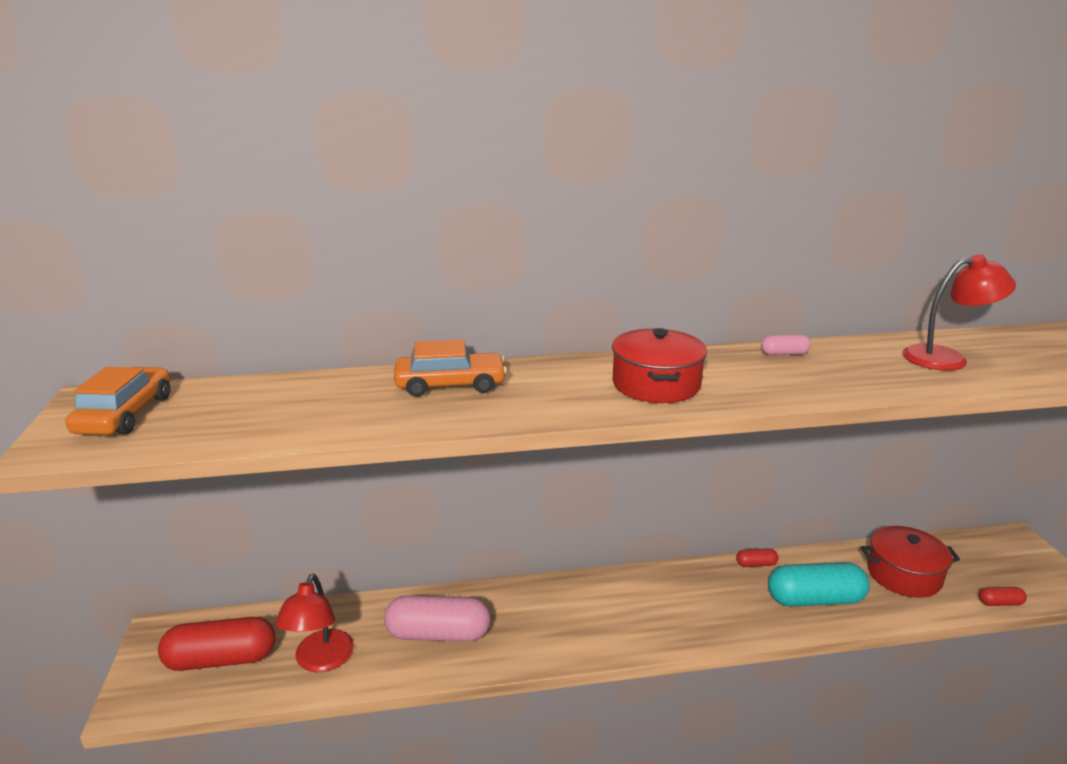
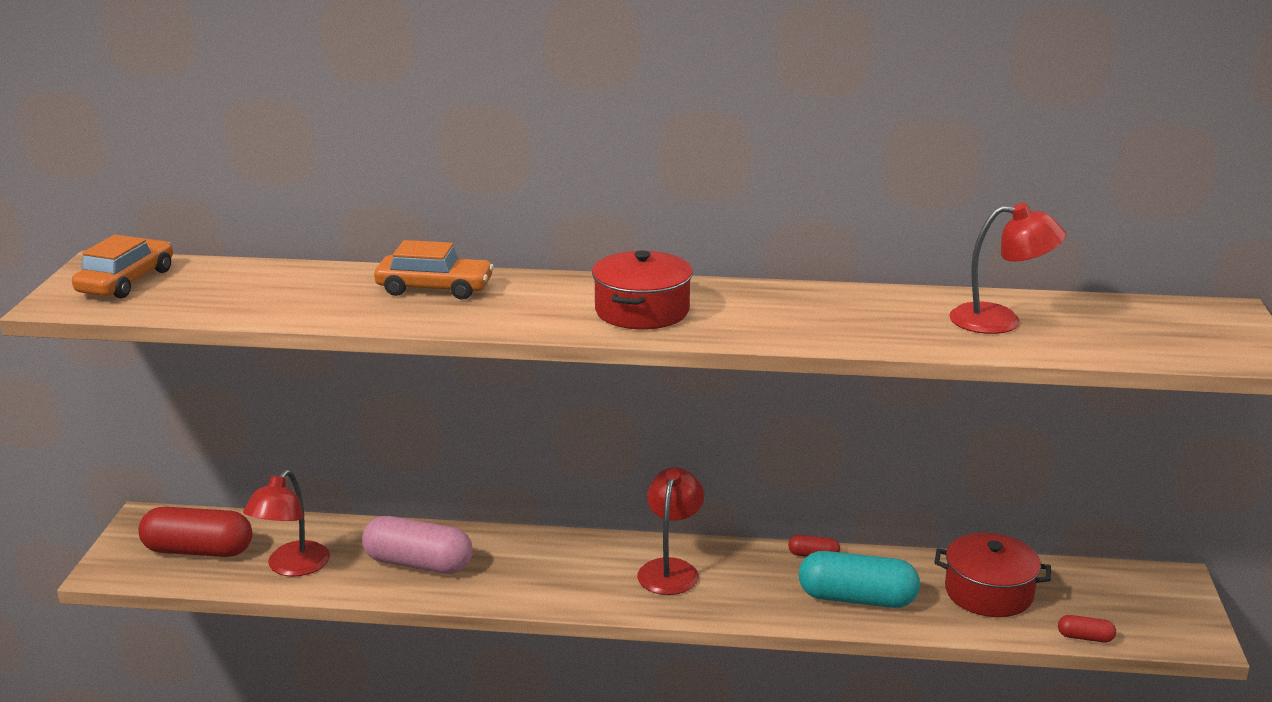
camera: 15 degrees right, 0 degrees up
pink capsule [761,335,811,356] -> none
none -> red lamp [637,467,704,595]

..............................

» **TRY IT**
Count how many lines in the data contain the word "none". Reply with that number only.

» **OUTPUT OF THE TASK**
2